#### Task
Filter the data for lines with the word "none", then copy every line so identified.

#### Data section
+-------+

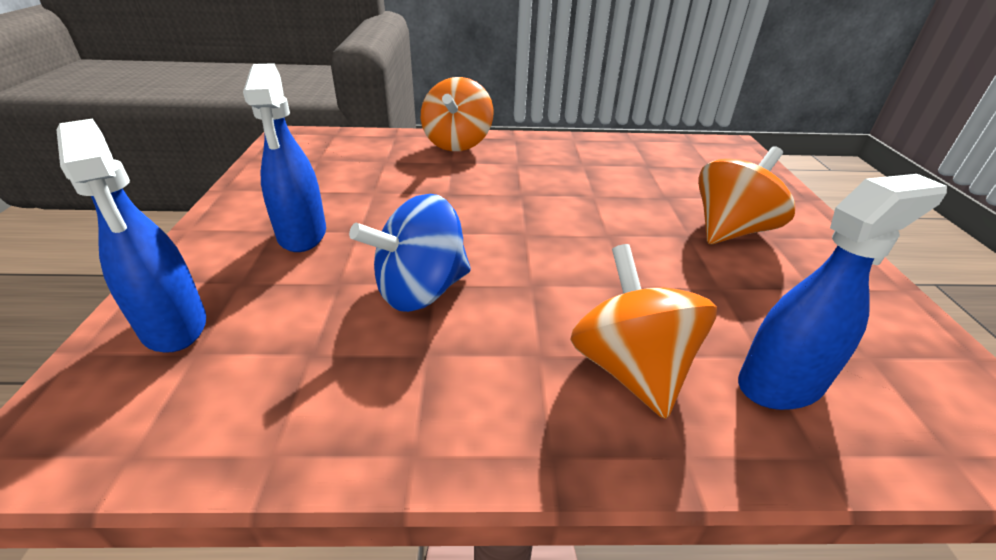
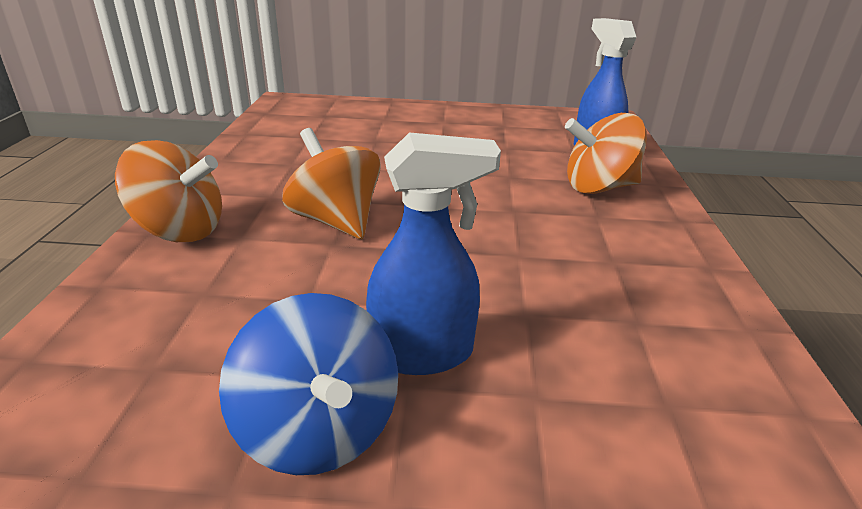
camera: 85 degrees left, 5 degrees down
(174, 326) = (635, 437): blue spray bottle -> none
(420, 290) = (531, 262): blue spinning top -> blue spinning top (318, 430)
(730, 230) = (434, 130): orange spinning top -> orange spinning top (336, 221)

+-------+

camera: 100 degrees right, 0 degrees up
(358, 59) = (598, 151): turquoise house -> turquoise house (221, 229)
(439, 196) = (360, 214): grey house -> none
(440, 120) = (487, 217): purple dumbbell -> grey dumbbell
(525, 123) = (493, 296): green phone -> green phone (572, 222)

+-------+

#### Written response
(174, 326) = (635, 437): blue spray bottle -> none
(439, 196) = (360, 214): grey house -> none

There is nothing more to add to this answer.